**The task**. A stretch of the entries below is to be set down exactly, running from the line with "BAT3: 4.5V (plus" through the line with "C1: 2.2uF (GND, VSS) -> 2.2uF (3V3, VSS)", both included, and no other line.

**Dataset extract**.

________________

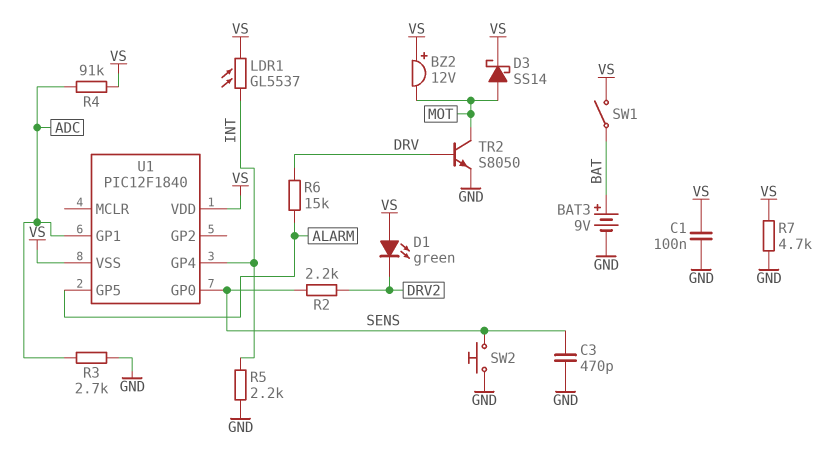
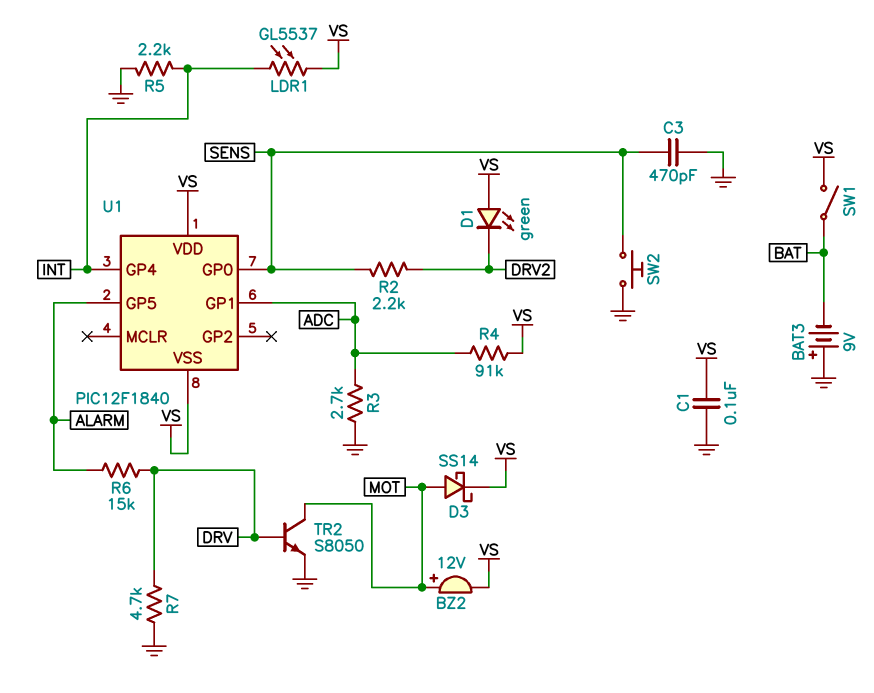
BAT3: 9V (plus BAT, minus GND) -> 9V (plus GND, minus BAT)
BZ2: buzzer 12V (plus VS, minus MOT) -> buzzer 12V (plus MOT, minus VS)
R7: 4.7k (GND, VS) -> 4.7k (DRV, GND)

________________

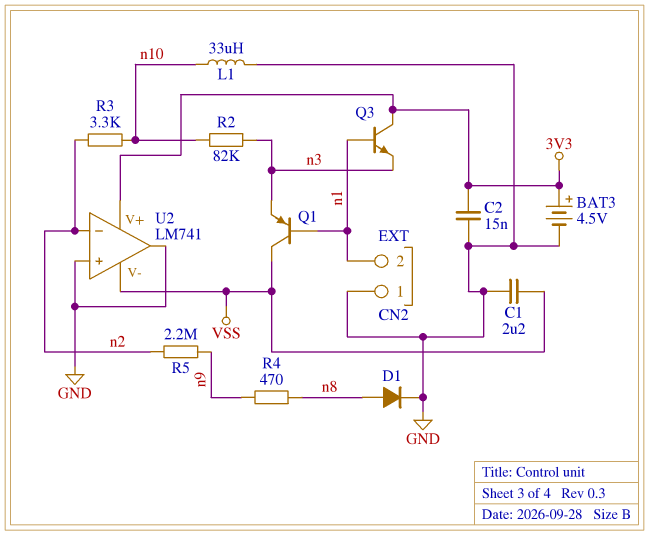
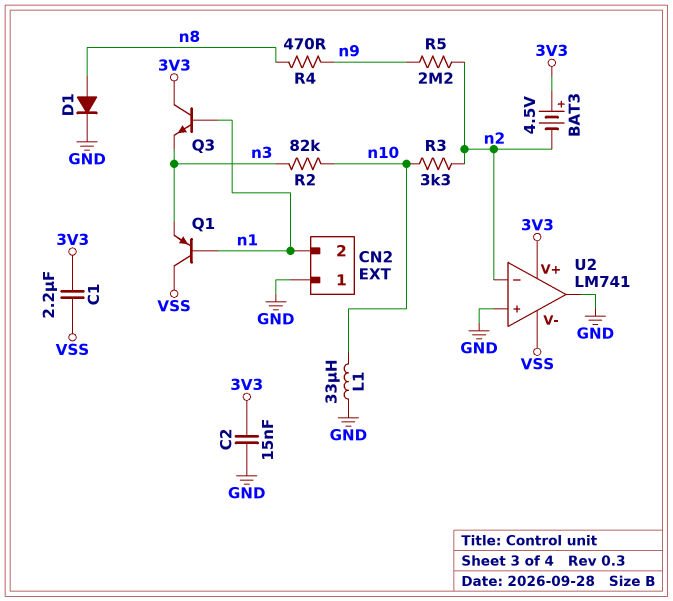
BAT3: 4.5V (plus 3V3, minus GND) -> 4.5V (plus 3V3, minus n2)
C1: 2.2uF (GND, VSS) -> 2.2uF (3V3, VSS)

________________

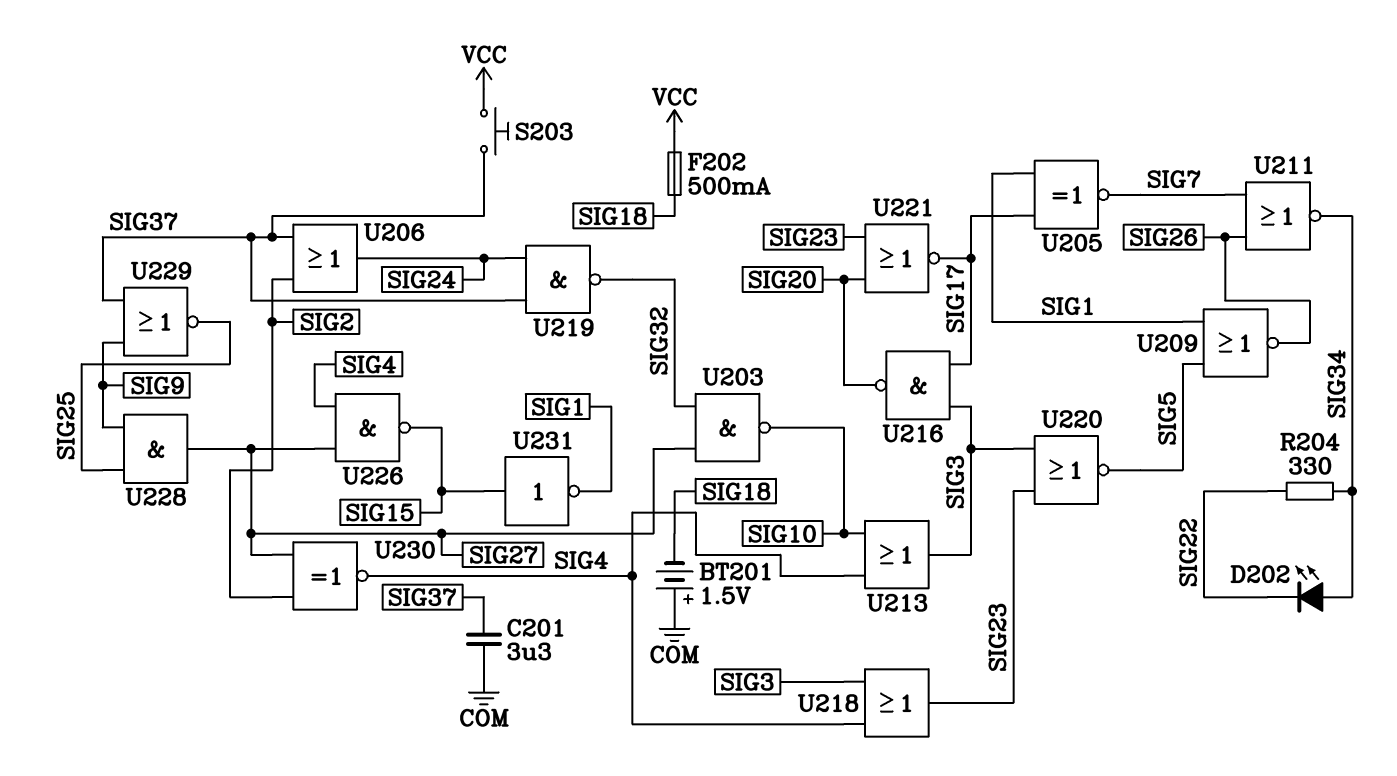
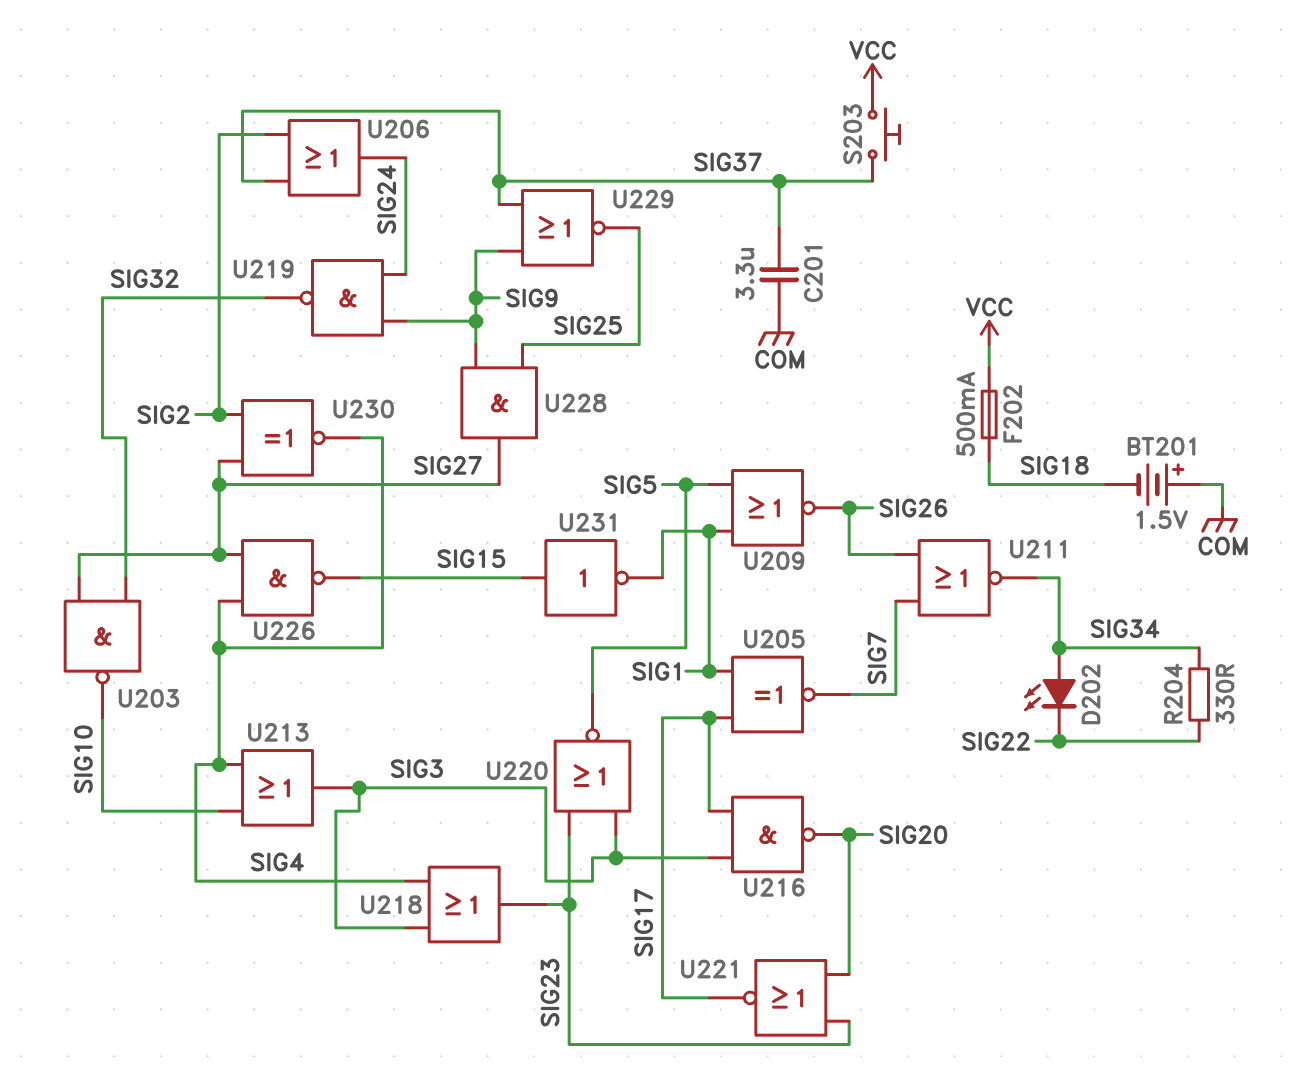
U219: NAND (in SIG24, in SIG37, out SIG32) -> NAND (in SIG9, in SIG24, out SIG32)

________________

**Result for this task**.
BAT3: 4.5V (plus 3V3, minus GND) -> 4.5V (plus 3V3, minus n2)
C1: 2.2uF (GND, VSS) -> 2.2uF (3V3, VSS)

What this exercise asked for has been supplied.